**YOUR ASSIGNMENT**
Provide the records once more, identical to the original.

**SUPPLIED DATA**
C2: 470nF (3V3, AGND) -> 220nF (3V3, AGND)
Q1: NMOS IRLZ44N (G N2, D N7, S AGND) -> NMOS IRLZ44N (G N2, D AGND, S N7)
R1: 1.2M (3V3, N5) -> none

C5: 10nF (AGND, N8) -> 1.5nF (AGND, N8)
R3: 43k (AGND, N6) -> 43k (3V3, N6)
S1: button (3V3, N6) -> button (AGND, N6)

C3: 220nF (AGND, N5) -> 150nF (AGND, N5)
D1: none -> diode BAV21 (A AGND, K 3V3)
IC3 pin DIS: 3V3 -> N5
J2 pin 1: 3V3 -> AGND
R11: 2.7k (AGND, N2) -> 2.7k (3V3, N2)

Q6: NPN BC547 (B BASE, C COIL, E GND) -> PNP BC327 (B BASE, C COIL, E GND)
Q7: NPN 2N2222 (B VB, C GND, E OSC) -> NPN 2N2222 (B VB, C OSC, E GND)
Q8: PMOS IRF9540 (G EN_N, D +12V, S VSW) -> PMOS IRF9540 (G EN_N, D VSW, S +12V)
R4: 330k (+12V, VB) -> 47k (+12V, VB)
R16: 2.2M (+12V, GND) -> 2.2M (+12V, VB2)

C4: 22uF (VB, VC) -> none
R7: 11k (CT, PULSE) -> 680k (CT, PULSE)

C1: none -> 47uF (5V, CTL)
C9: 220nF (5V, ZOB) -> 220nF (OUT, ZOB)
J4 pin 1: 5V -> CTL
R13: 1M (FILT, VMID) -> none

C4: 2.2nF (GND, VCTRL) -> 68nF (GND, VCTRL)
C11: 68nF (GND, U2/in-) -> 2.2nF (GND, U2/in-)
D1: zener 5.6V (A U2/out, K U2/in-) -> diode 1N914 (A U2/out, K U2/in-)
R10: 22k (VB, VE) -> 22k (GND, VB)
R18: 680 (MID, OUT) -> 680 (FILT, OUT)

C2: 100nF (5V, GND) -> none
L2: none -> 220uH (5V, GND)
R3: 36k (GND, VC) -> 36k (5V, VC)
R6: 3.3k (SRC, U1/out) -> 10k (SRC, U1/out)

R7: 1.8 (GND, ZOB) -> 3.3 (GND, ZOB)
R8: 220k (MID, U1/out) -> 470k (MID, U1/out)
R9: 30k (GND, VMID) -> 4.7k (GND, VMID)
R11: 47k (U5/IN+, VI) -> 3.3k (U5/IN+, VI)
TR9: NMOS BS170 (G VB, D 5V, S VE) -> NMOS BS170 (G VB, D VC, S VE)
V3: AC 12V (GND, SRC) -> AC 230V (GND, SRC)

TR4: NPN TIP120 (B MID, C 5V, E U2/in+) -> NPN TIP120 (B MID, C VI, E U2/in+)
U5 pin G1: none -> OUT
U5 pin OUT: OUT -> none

**ANSWER BOX**
C2: 470nF (3V3, AGND) -> 220nF (3V3, AGND)
Q1: NMOS IRLZ44N (G N2, D N7, S AGND) -> NMOS IRLZ44N (G N2, D AGND, S N7)
R1: 1.2M (3V3, N5) -> none

C5: 10nF (AGND, N8) -> 1.5nF (AGND, N8)
R3: 43k (AGND, N6) -> 43k (3V3, N6)
S1: button (3V3, N6) -> button (AGND, N6)

C3: 220nF (AGND, N5) -> 150nF (AGND, N5)
D1: none -> diode BAV21 (A AGND, K 3V3)
IC3 pin DIS: 3V3 -> N5
J2 pin 1: 3V3 -> AGND
R11: 2.7k (AGND, N2) -> 2.7k (3V3, N2)

Q6: NPN BC547 (B BASE, C COIL, E GND) -> PNP BC327 (B BASE, C COIL, E GND)
Q7: NPN 2N2222 (B VB, C GND, E OSC) -> NPN 2N2222 (B VB, C OSC, E GND)
Q8: PMOS IRF9540 (G EN_N, D +12V, S VSW) -> PMOS IRF9540 (G EN_N, D VSW, S +12V)
R4: 330k (+12V, VB) -> 47k (+12V, VB)
R16: 2.2M (+12V, GND) -> 2.2M (+12V, VB2)

C4: 22uF (VB, VC) -> none
R7: 11k (CT, PULSE) -> 680k (CT, PULSE)

C1: none -> 47uF (5V, CTL)
C9: 220nF (5V, ZOB) -> 220nF (OUT, ZOB)
J4 pin 1: 5V -> CTL
R13: 1M (FILT, VMID) -> none

C4: 2.2nF (GND, VCTRL) -> 68nF (GND, VCTRL)
C11: 68nF (GND, U2/in-) -> 2.2nF (GND, U2/in-)
D1: zener 5.6V (A U2/out, K U2/in-) -> diode 1N914 (A U2/out, K U2/in-)
R10: 22k (VB, VE) -> 22k (GND, VB)
R18: 680 (MID, OUT) -> 680 (FILT, OUT)

C2: 100nF (5V, GND) -> none
L2: none -> 220uH (5V, GND)
R3: 36k (GND, VC) -> 36k (5V, VC)
R6: 3.3k (SRC, U1/out) -> 10k (SRC, U1/out)

R7: 1.8 (GND, ZOB) -> 3.3 (GND, ZOB)
R8: 220k (MID, U1/out) -> 470k (MID, U1/out)
R9: 30k (GND, VMID) -> 4.7k (GND, VMID)
R11: 47k (U5/IN+, VI) -> 3.3k (U5/IN+, VI)
TR9: NMOS BS170 (G VB, D 5V, S VE) -> NMOS BS170 (G VB, D VC, S VE)
V3: AC 12V (GND, SRC) -> AC 230V (GND, SRC)

TR4: NPN TIP120 (B MID, C 5V, E U2/in+) -> NPN TIP120 (B MID, C VI, E U2/in+)
U5 pin G1: none -> OUT
U5 pin OUT: OUT -> none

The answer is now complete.